Required work
Copy out exactly the line that contains "TR104: PMOS BS250" and all lines following it to the end of the data.

■ ■ ■ ■

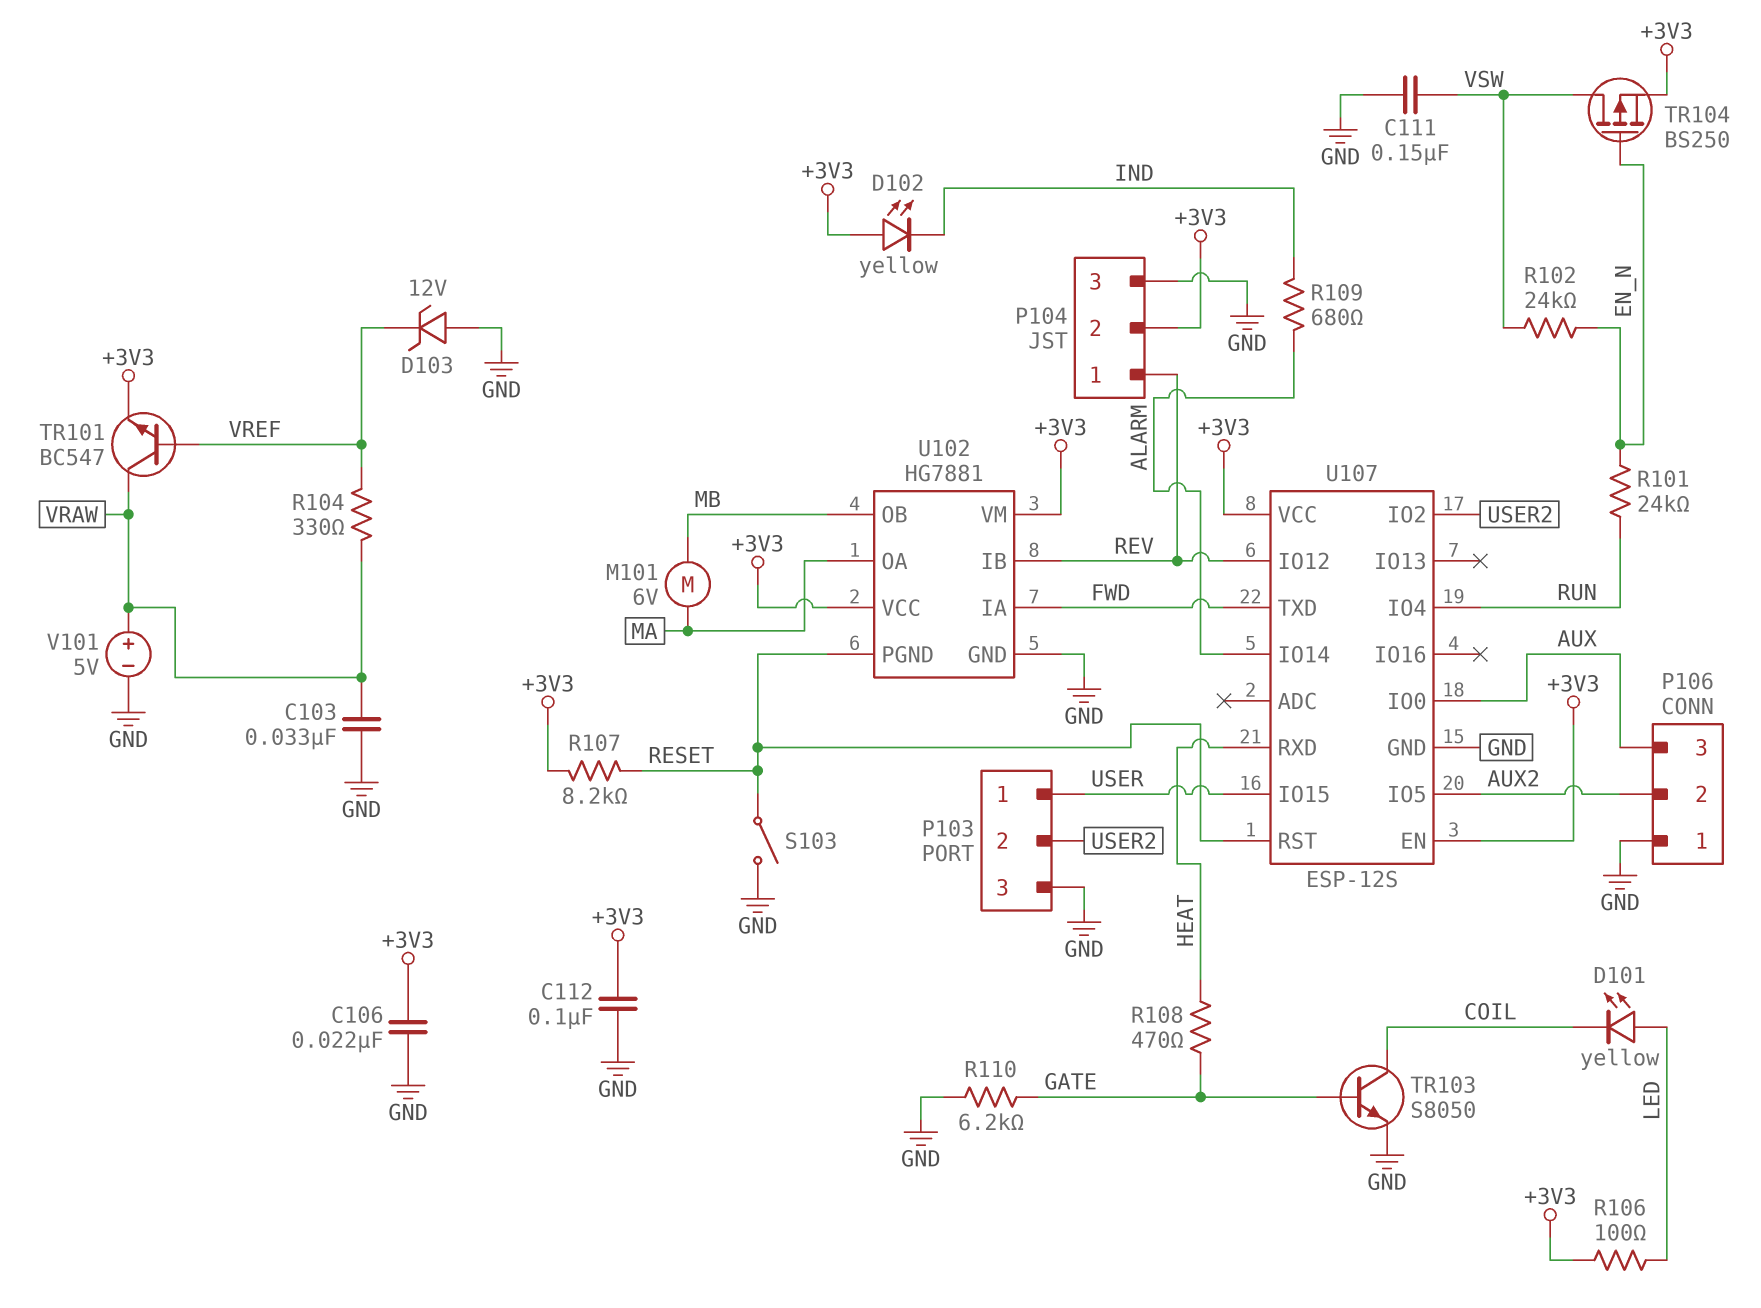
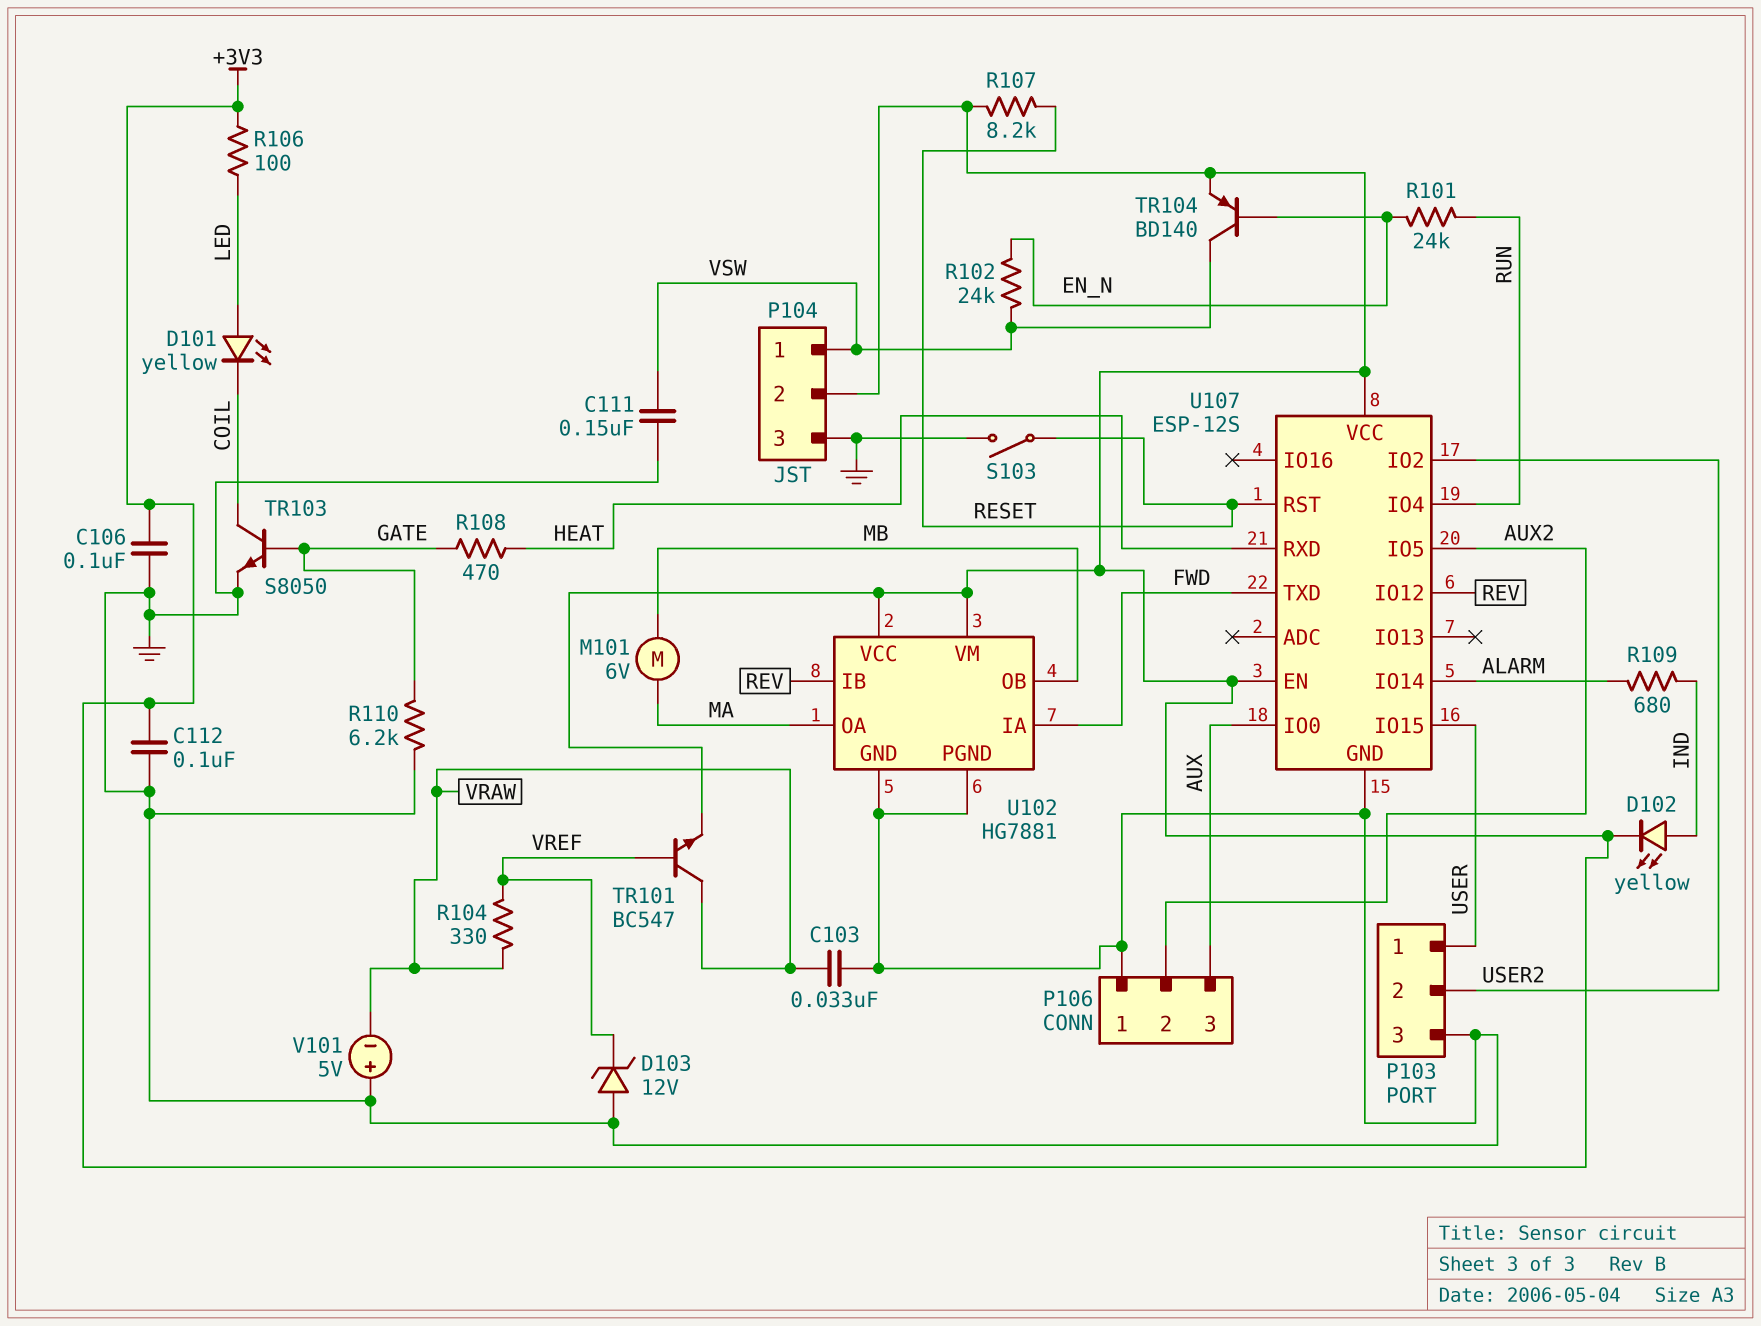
C106: 22nF (+3V3, GND) -> 100nF (+3V3, GND)
D102: LED yellow (A +3V3, K IND) -> LED yellow (A IND, K +3V3)
P104 pin 1: REV -> VSW
TR104: PMOS BS250 (G EN_N, D VSW, S +3V3) -> PNP BD140 (B EN_N, C VSW, E +3V3)
U102 pin PGND: RESET -> GND
V101: 5V (plus VRAW, minus GND) -> 5V (plus GND, minus VRAW)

■ ■ ■ ■

Exercise answer
TR104: PMOS BS250 (G EN_N, D VSW, S +3V3) -> PNP BD140 (B EN_N, C VSW, E +3V3)
U102 pin PGND: RESET -> GND
V101: 5V (plus VRAW, minus GND) -> 5V (plus GND, minus VRAW)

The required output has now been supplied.